#### [Work instruction]
Find every line of the records that has "domino" and return it.

═════ Source data ═════

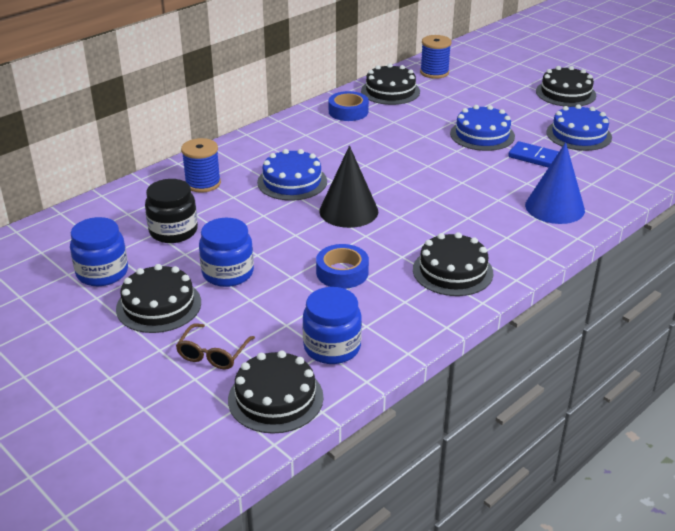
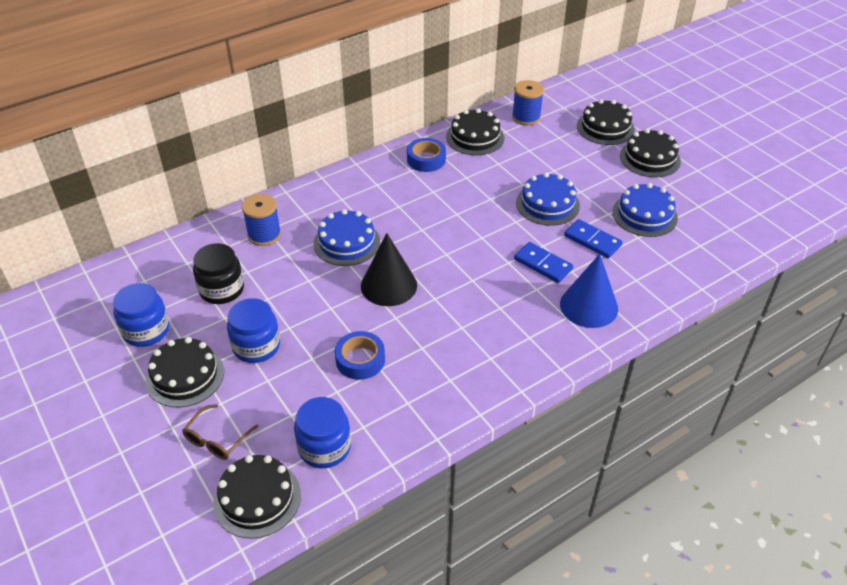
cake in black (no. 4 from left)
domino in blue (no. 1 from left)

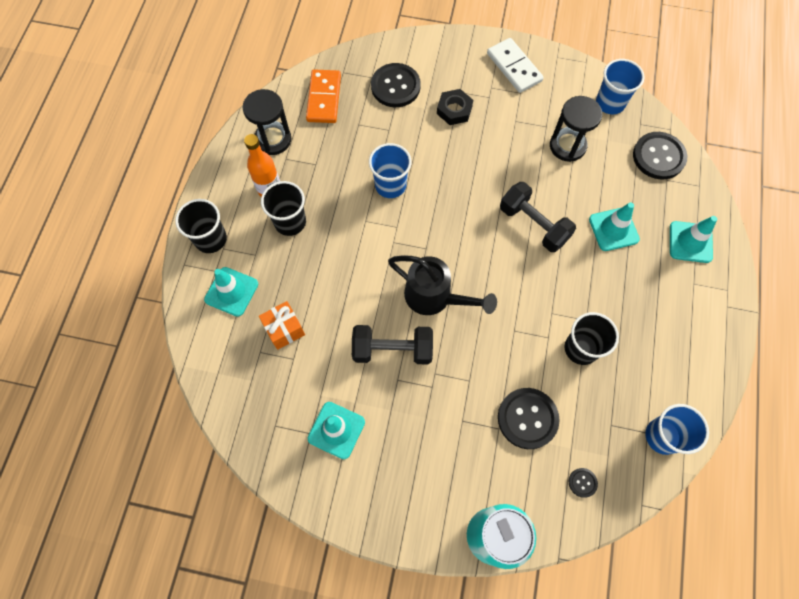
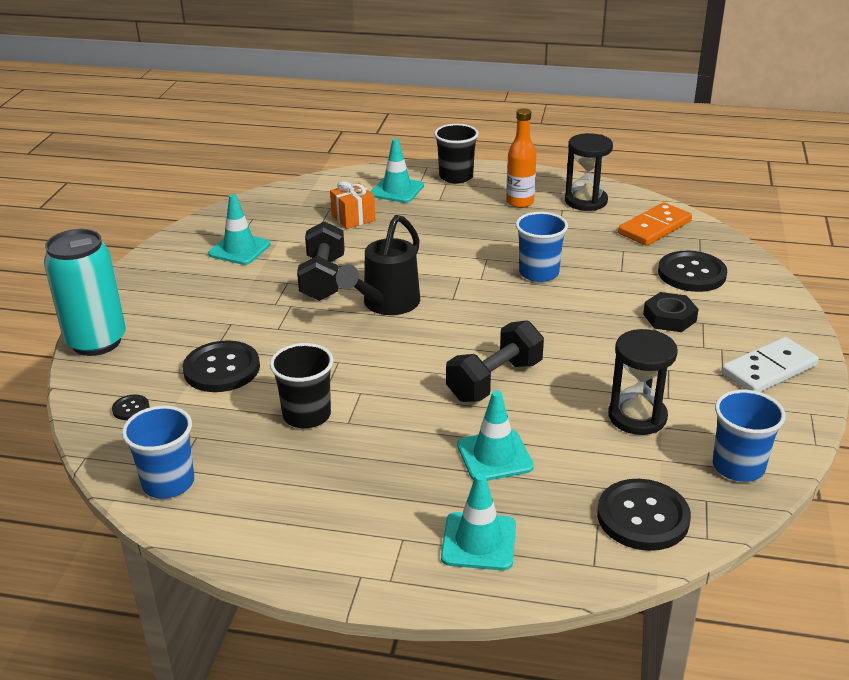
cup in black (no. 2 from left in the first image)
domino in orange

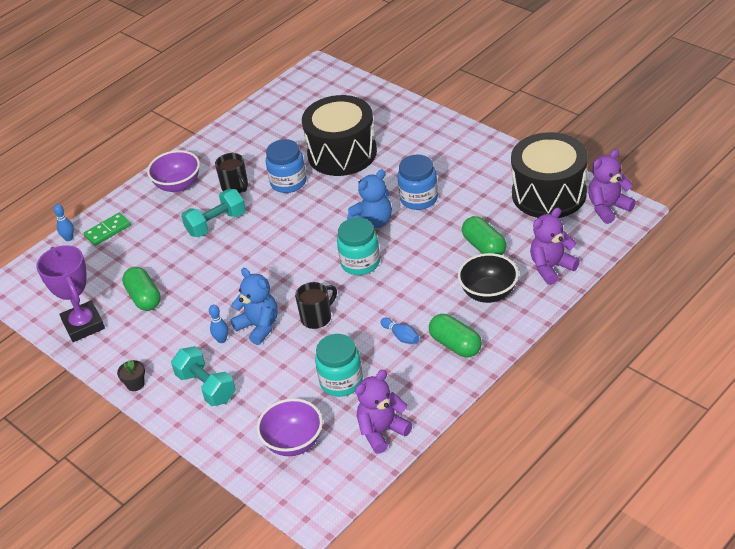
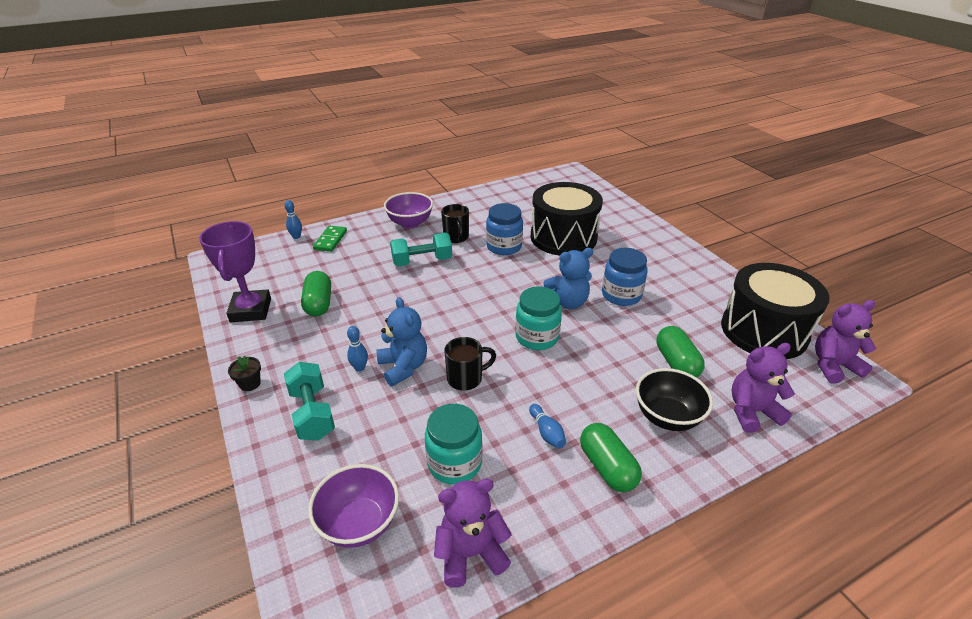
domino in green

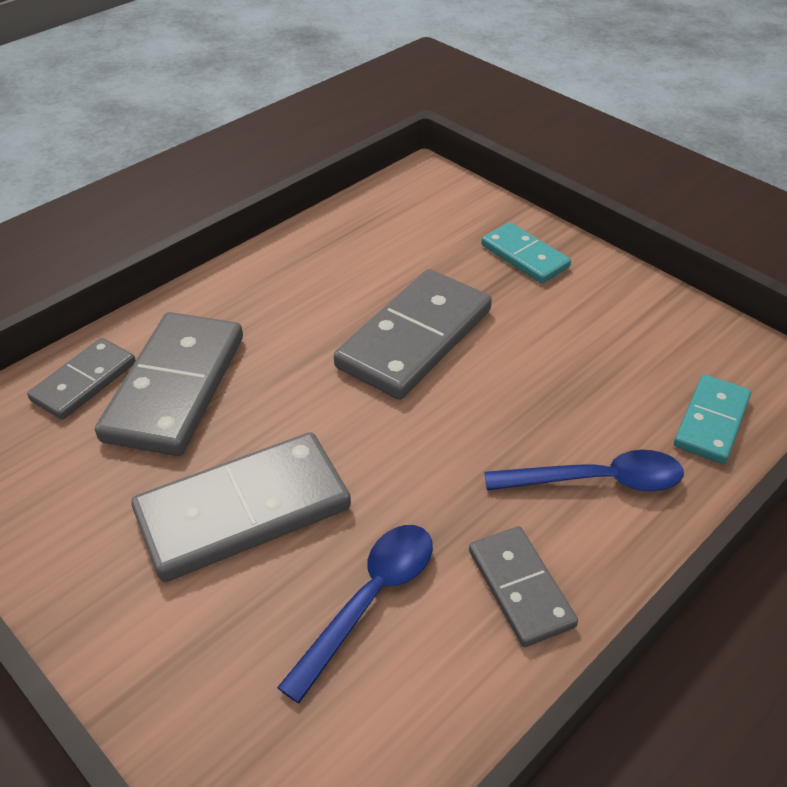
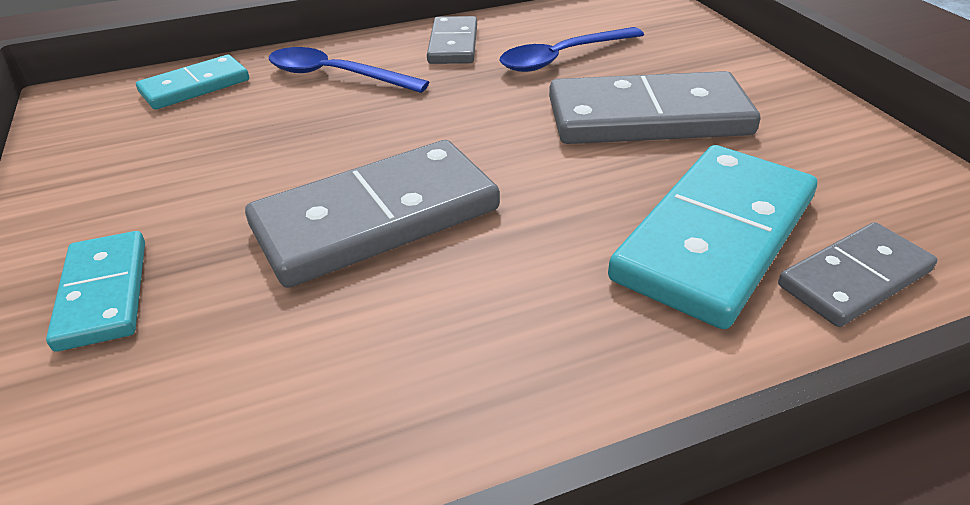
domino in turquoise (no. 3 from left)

═════

#### [Solution to this problem]
domino in blue (no. 1 from left)
domino in orange
domino in green
domino in turquoise (no. 3 from left)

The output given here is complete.